To do >> Could each record be restated word for word?

Data shown >>

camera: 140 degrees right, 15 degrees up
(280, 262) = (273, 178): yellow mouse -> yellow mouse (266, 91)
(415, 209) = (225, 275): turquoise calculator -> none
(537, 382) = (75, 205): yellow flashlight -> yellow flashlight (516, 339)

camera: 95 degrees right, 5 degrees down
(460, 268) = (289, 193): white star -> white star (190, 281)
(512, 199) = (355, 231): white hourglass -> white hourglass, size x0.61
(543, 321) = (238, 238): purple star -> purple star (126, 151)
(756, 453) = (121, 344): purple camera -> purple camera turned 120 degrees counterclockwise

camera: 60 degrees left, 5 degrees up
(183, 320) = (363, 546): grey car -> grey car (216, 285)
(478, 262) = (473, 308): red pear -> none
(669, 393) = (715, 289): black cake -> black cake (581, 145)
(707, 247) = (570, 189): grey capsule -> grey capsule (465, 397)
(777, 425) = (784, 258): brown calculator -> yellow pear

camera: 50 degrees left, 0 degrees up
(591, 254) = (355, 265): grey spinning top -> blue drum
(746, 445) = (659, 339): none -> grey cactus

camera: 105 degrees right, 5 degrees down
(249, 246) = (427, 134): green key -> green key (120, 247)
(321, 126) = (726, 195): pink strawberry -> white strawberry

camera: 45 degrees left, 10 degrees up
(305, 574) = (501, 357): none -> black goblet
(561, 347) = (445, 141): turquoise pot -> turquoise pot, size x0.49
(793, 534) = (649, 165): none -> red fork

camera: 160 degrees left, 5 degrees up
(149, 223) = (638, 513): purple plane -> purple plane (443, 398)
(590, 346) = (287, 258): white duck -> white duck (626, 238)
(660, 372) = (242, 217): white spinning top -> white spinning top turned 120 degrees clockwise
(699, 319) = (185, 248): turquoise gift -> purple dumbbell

Response >>
camera: 140 degrees right, 15 degrees up
(280, 262) = (273, 178): yellow mouse -> yellow mouse (266, 91)
(415, 209) = (225, 275): turquoise calculator -> none
(537, 382) = (75, 205): yellow flashlight -> yellow flashlight (516, 339)

camera: 95 degrees right, 5 degrees down
(460, 268) = (289, 193): white star -> white star (190, 281)
(512, 199) = (355, 231): white hourglass -> white hourglass, size x0.61
(543, 321) = (238, 238): purple star -> purple star (126, 151)
(756, 453) = (121, 344): purple camera -> purple camera turned 120 degrees counterclockwise

camera: 60 degrees left, 5 degrees up
(183, 320) = (363, 546): grey car -> grey car (216, 285)
(478, 262) = (473, 308): red pear -> none
(669, 393) = (715, 289): black cake -> black cake (581, 145)
(707, 247) = (570, 189): grey capsule -> grey capsule (465, 397)
(777, 425) = (784, 258): brown calculator -> yellow pear

camera: 50 degrees left, 0 degrees up
(591, 254) = (355, 265): grey spinning top -> blue drum
(746, 445) = (659, 339): none -> grey cactus

camera: 105 degrees right, 5 degrees down
(249, 246) = (427, 134): green key -> green key (120, 247)
(321, 126) = (726, 195): pink strawberry -> white strawberry

camera: 45 degrees left, 10 degrees up
(305, 574) = (501, 357): none -> black goblet
(561, 347) = (445, 141): turquoise pot -> turquoise pot, size x0.49
(793, 534) = (649, 165): none -> red fork

camera: 160 degrees left, 5 degrees up
(149, 223) = (638, 513): purple plane -> purple plane (443, 398)
(590, 346) = (287, 258): white duck -> white duck (626, 238)
(660, 372) = (242, 217): white spinning top -> white spinning top turned 120 degrees clockwise
(699, 319) = (185, 248): turquoise gift -> purple dumbbell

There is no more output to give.